Source material section start
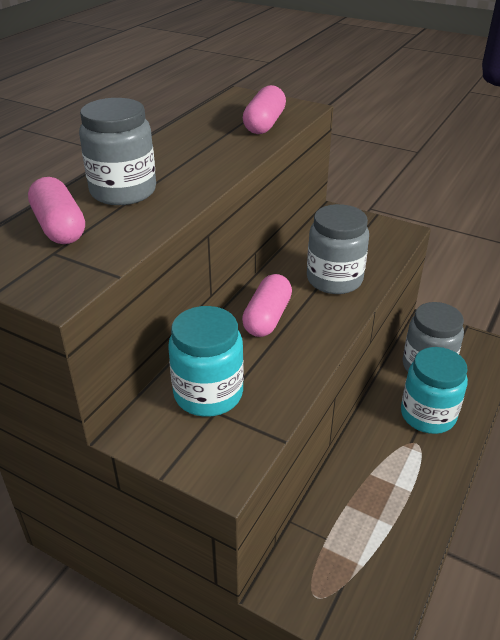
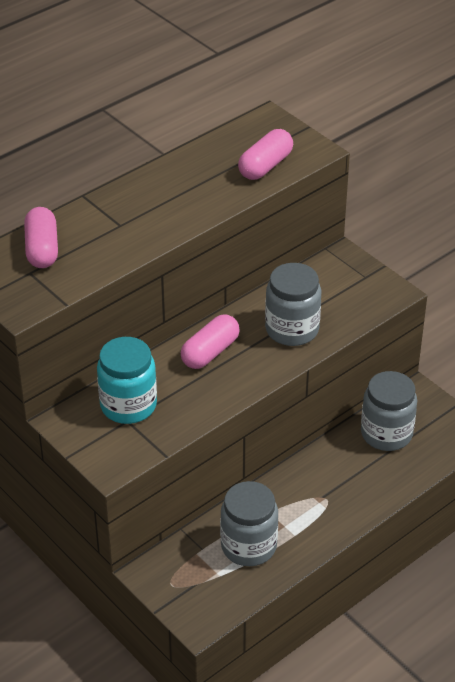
camera: 20 degrees right, 5 degrees up
(123, 191) = (104, 223): grey jar -> grey jar (248, 546)
(428, 415) = (354, 478): turquoise jar -> none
Source material section end
Write out all the material verbatim, images excluded.

Task solution:
camera: 20 degrees right, 5 degrees up
(123, 191) = (104, 223): grey jar -> grey jar (248, 546)
(428, 415) = (354, 478): turquoise jar -> none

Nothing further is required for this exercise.